╭─ Entries supplied
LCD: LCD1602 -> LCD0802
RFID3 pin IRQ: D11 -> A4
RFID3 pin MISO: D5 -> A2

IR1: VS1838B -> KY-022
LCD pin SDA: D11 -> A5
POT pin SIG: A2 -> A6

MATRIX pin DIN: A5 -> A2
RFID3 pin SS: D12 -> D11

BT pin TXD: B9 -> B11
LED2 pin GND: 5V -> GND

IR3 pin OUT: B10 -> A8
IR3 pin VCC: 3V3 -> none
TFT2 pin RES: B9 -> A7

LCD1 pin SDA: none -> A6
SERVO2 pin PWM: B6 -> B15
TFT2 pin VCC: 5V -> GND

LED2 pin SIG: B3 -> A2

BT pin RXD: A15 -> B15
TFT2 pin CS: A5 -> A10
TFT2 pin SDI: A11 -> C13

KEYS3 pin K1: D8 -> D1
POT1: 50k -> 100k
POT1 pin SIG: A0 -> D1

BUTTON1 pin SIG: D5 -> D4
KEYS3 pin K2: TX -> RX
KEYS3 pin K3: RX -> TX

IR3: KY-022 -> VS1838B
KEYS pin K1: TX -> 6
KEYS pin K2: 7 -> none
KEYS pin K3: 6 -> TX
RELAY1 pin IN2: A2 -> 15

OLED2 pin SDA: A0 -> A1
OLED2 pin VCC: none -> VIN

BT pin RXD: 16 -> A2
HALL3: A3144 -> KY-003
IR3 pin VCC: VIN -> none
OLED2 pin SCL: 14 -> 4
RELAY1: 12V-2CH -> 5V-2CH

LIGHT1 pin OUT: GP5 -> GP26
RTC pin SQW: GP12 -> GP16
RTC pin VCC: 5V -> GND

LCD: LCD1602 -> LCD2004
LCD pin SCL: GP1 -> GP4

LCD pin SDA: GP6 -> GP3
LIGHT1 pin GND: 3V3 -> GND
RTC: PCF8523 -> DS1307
╰─
◆ Task goal
Out of the data above, transcribe exactly and only the lines starting with the line that has "RFID3 pin IRQ: D11 -> A4" and going on through the line that has "KEYS3 pin K3: RX -> TX", both included.

◆ Output below
RFID3 pin IRQ: D11 -> A4
RFID3 pin MISO: D5 -> A2

IR1: VS1838B -> KY-022
LCD pin SDA: D11 -> A5
POT pin SIG: A2 -> A6

MATRIX pin DIN: A5 -> A2
RFID3 pin SS: D12 -> D11

BT pin TXD: B9 -> B11
LED2 pin GND: 5V -> GND

IR3 pin OUT: B10 -> A8
IR3 pin VCC: 3V3 -> none
TFT2 pin RES: B9 -> A7

LCD1 pin SDA: none -> A6
SERVO2 pin PWM: B6 -> B15
TFT2 pin VCC: 5V -> GND

LED2 pin SIG: B3 -> A2

BT pin RXD: A15 -> B15
TFT2 pin CS: A5 -> A10
TFT2 pin SDI: A11 -> C13

KEYS3 pin K1: D8 -> D1
POT1: 50k -> 100k
POT1 pin SIG: A0 -> D1

BUTTON1 pin SIG: D5 -> D4
KEYS3 pin K2: TX -> RX
KEYS3 pin K3: RX -> TX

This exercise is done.